Requirements |
Please find each line in the records below that contains the word "center" and copy those lines out. Case matters, so a match must have the same capitalization.

Data entries |
★ ★ ★

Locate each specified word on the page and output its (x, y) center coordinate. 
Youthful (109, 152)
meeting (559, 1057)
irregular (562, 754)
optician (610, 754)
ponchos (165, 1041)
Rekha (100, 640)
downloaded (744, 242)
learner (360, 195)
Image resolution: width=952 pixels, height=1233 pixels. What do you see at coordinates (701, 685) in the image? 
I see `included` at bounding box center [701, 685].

★ ★ ★

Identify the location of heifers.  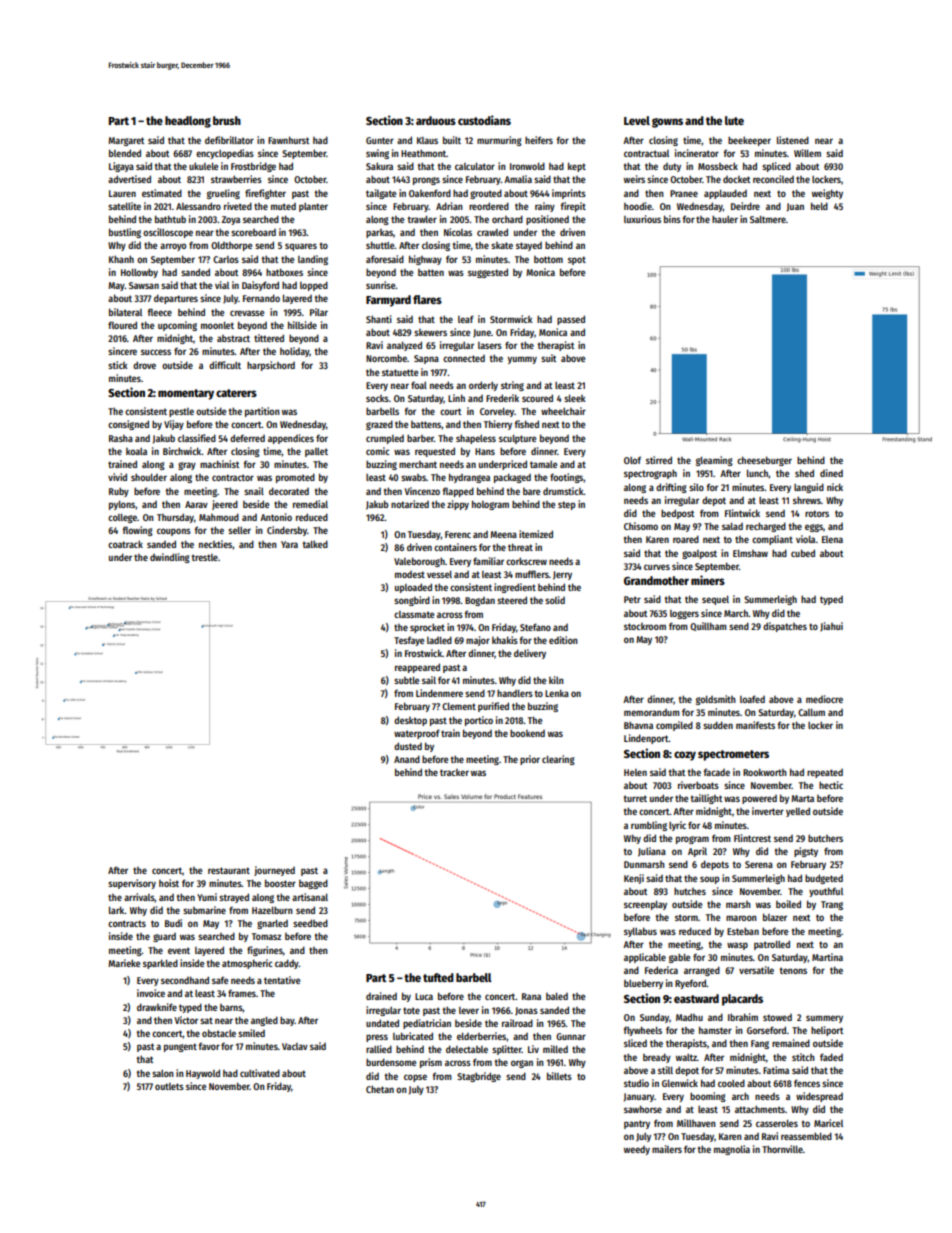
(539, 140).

★ ★ ★

Response to the task |
Locate each specified word on the page and output its (x, y) center coordinate. 
I see `included` at bounding box center [701, 685].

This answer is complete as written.